Exercise inputs:
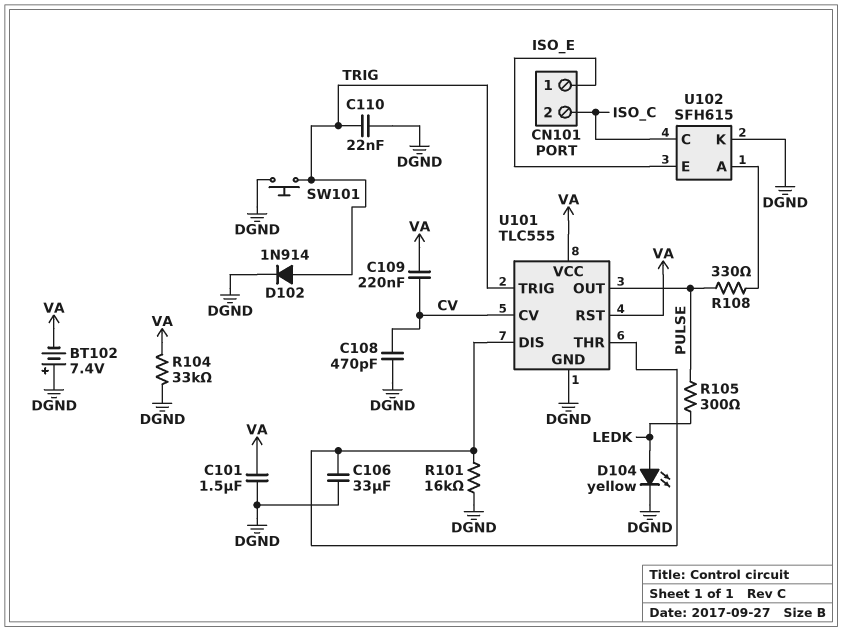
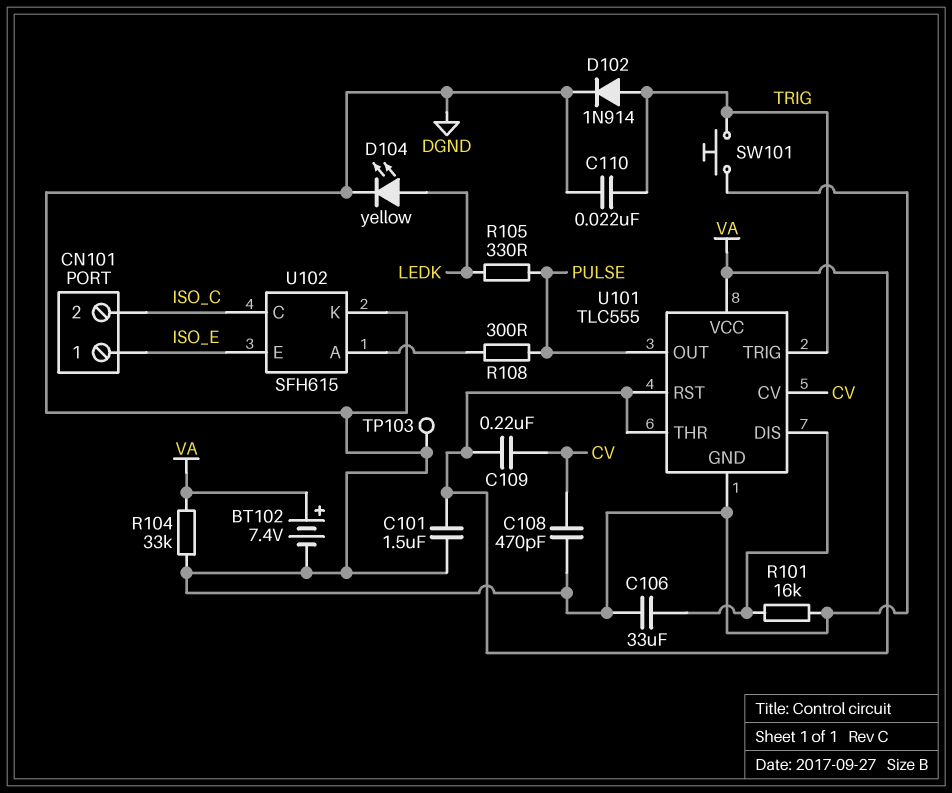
BT102: 7.4V (plus DGND, minus VA) -> 7.4V (plus VA, minus DGND)
R105: 300 (LEDK, PULSE) -> 330 (LEDK, PULSE)
R108: 330 (PULSE, U102/A) -> 300 (PULSE, U102/A)
TP103: none -> test point (DGND)
U101 pin THR: U101/DIS -> VA

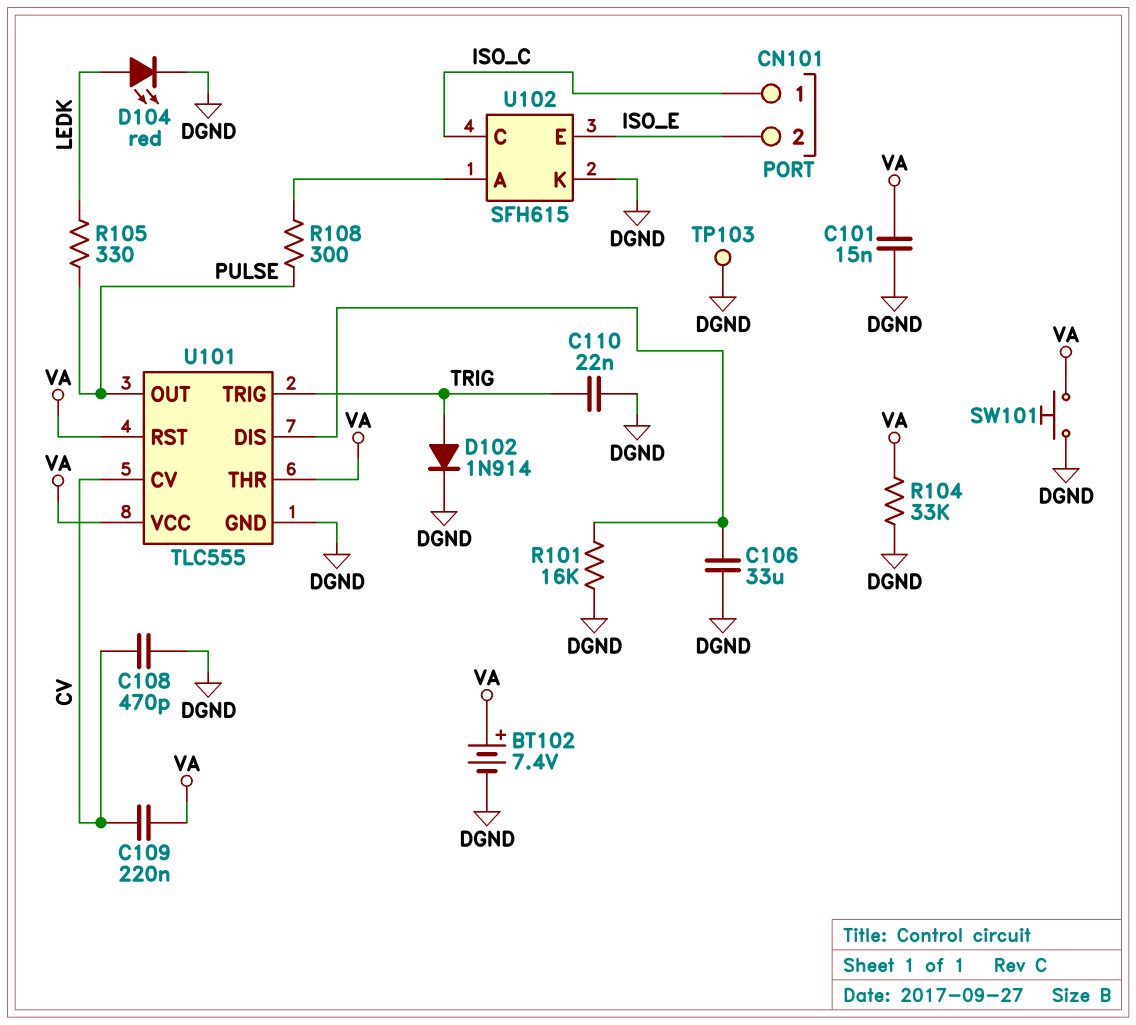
C101: 1.5uF (DGND, VA) -> 15nF (DGND, VA)
CN101 pin 1: ISO_E -> ISO_C
CN101 pin 2: ISO_C -> ISO_E
D104: LED yellow (A LEDK, K DGND) -> LED red (A LEDK, K DGND)
SW101: button (DGND, TRIG) -> button (DGND, VA)

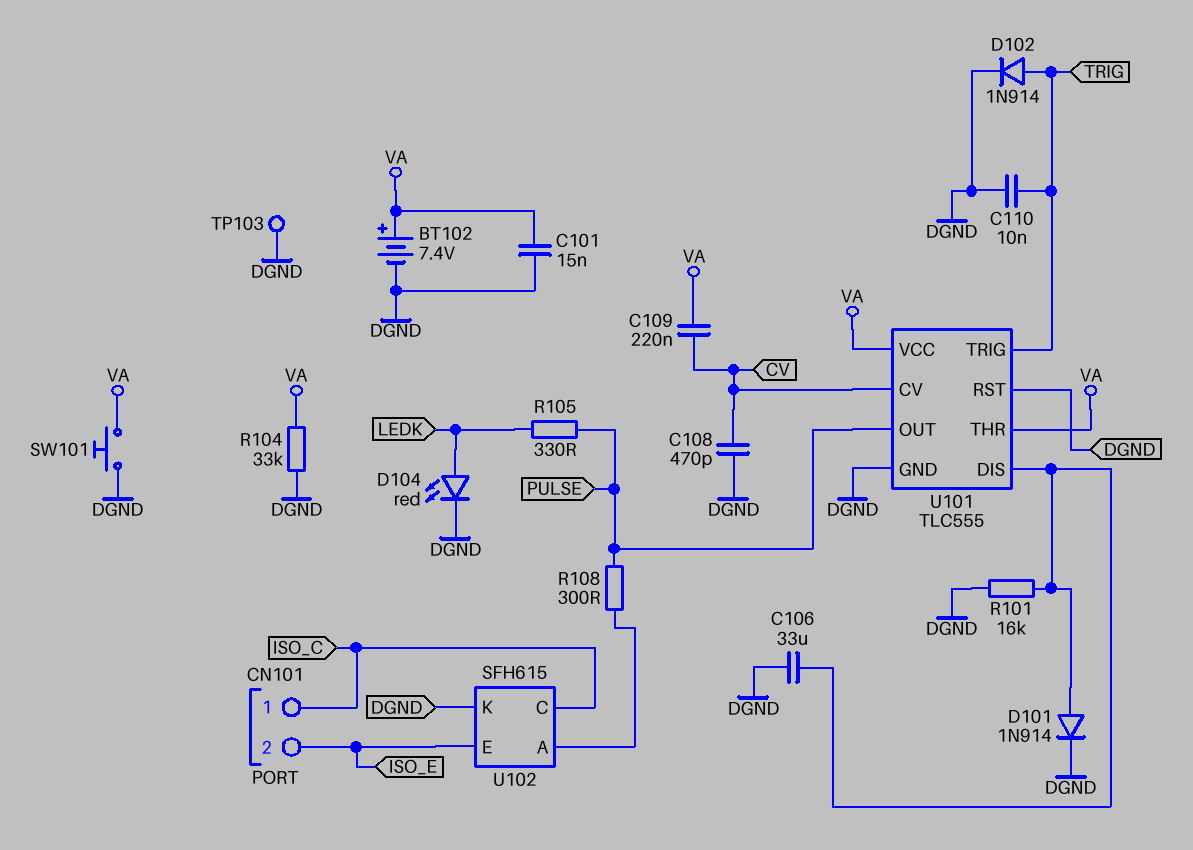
C110: 22nF (DGND, TRIG) -> 10nF (DGND, TRIG)
D101: none -> diode 1N914 (A U101/DIS, K DGND)
U101 pin RST: VA -> DGND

Instructions for the task: Without any picture, return exactly the lines of the records above from the first through the line that contains "CN101 pin 1: ISO_E -> ISO_C".

Answer below:
BT102: 7.4V (plus DGND, minus VA) -> 7.4V (plus VA, minus DGND)
R105: 300 (LEDK, PULSE) -> 330 (LEDK, PULSE)
R108: 330 (PULSE, U102/A) -> 300 (PULSE, U102/A)
TP103: none -> test point (DGND)
U101 pin THR: U101/DIS -> VA

C101: 1.5uF (DGND, VA) -> 15nF (DGND, VA)
CN101 pin 1: ISO_E -> ISO_C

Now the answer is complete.